[WORK TO DO]: Retype every text line from the entries below word for word, leaving out the images.

Dataset records:
_ _ _
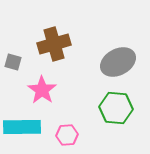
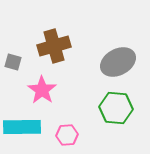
brown cross: moved 2 px down
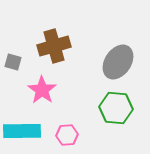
gray ellipse: rotated 28 degrees counterclockwise
cyan rectangle: moved 4 px down
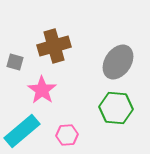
gray square: moved 2 px right
cyan rectangle: rotated 39 degrees counterclockwise
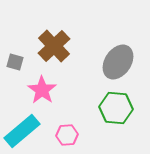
brown cross: rotated 28 degrees counterclockwise
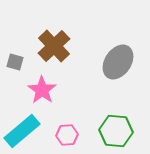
green hexagon: moved 23 px down
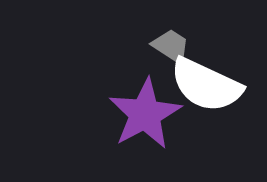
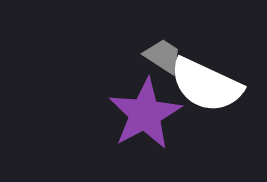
gray trapezoid: moved 8 px left, 10 px down
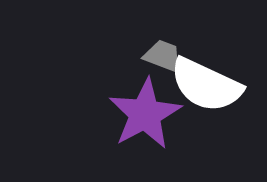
gray trapezoid: rotated 12 degrees counterclockwise
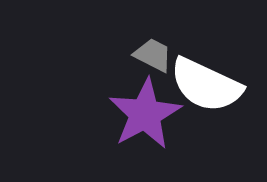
gray trapezoid: moved 10 px left, 1 px up; rotated 6 degrees clockwise
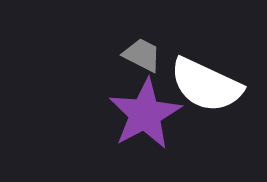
gray trapezoid: moved 11 px left
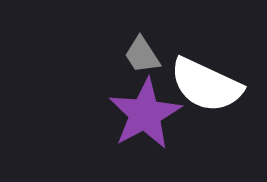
gray trapezoid: rotated 150 degrees counterclockwise
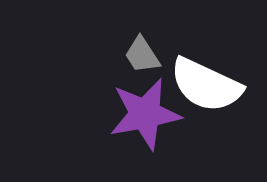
purple star: rotated 18 degrees clockwise
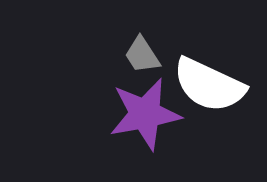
white semicircle: moved 3 px right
_ _ _
[EXPECTED ANSWER]:
brown cross: moved 2 px down
gray ellipse: rotated 28 degrees counterclockwise
cyan rectangle: moved 4 px down
gray square: moved 2 px right
cyan rectangle: rotated 39 degrees counterclockwise
brown cross: rotated 28 degrees counterclockwise
green hexagon: moved 23 px down
gray trapezoid: moved 8 px left, 10 px down
gray trapezoid: rotated 12 degrees counterclockwise
gray trapezoid: moved 10 px left, 1 px up; rotated 6 degrees clockwise
gray trapezoid: moved 11 px left
gray trapezoid: rotated 150 degrees counterclockwise
purple star: rotated 18 degrees clockwise
white semicircle: moved 3 px right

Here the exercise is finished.